-- EXCERPTED RECORDS --
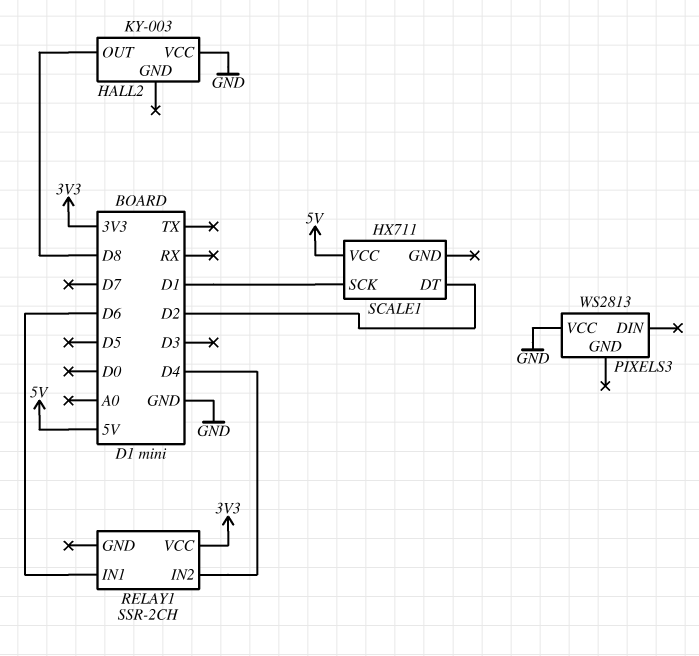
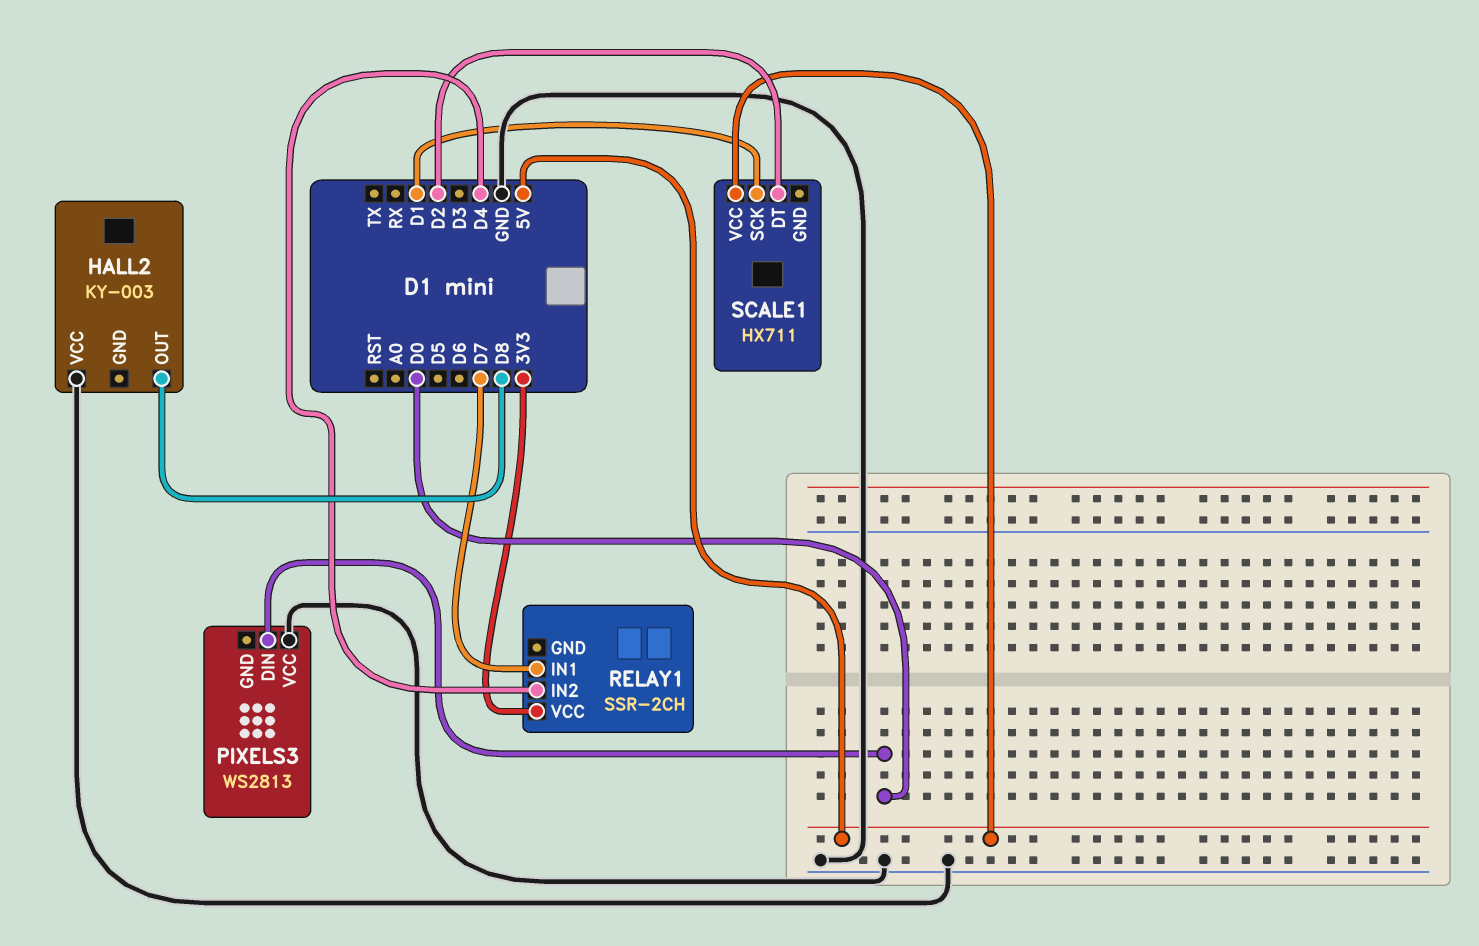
PIXELS3 pin DIN: none -> D0
RELAY1 pin IN1: D6 -> D7

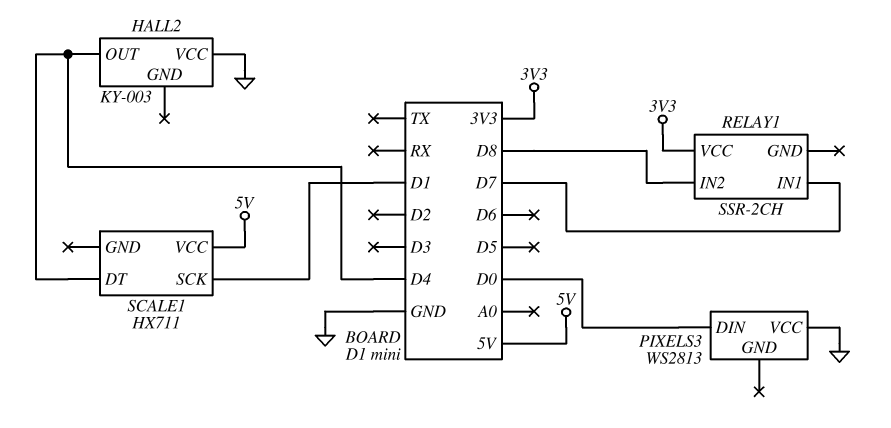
HALL2 pin OUT: D8 -> D4
RELAY1 pin IN2: D4 -> D8
SCALE1 pin DT: D2 -> D4

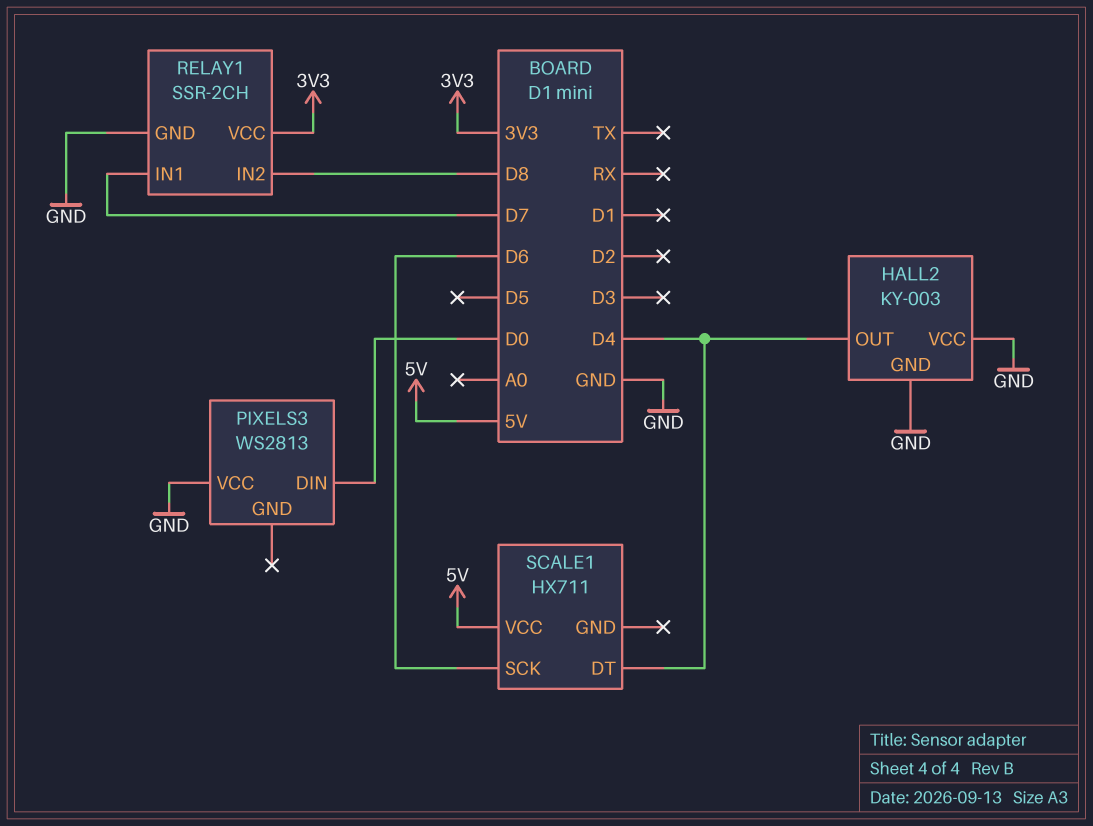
HALL2 pin GND: none -> GND
RELAY1 pin GND: none -> GND
SCALE1 pin SCK: D1 -> D6

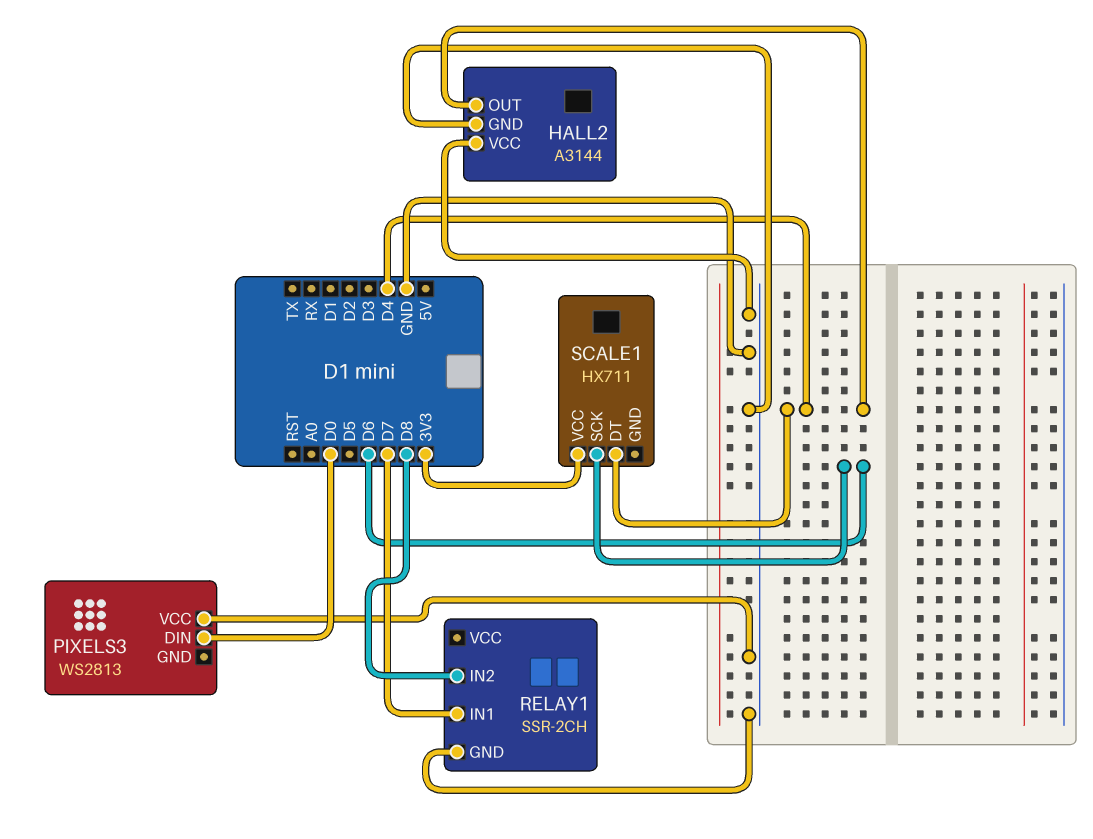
HALL2: KY-003 -> A3144
RELAY1 pin VCC: 3V3 -> none
SCALE1 pin VCC: 5V -> 3V3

-- ABOUT THIS TASK --
Your copy of the records above should be exact and contain no pictures.

-- ANSWER TO THE PROBLEM --
PIXELS3 pin DIN: none -> D0
RELAY1 pin IN1: D6 -> D7

HALL2 pin OUT: D8 -> D4
RELAY1 pin IN2: D4 -> D8
SCALE1 pin DT: D2 -> D4

HALL2 pin GND: none -> GND
RELAY1 pin GND: none -> GND
SCALE1 pin SCK: D1 -> D6

HALL2: KY-003 -> A3144
RELAY1 pin VCC: 3V3 -> none
SCALE1 pin VCC: 5V -> 3V3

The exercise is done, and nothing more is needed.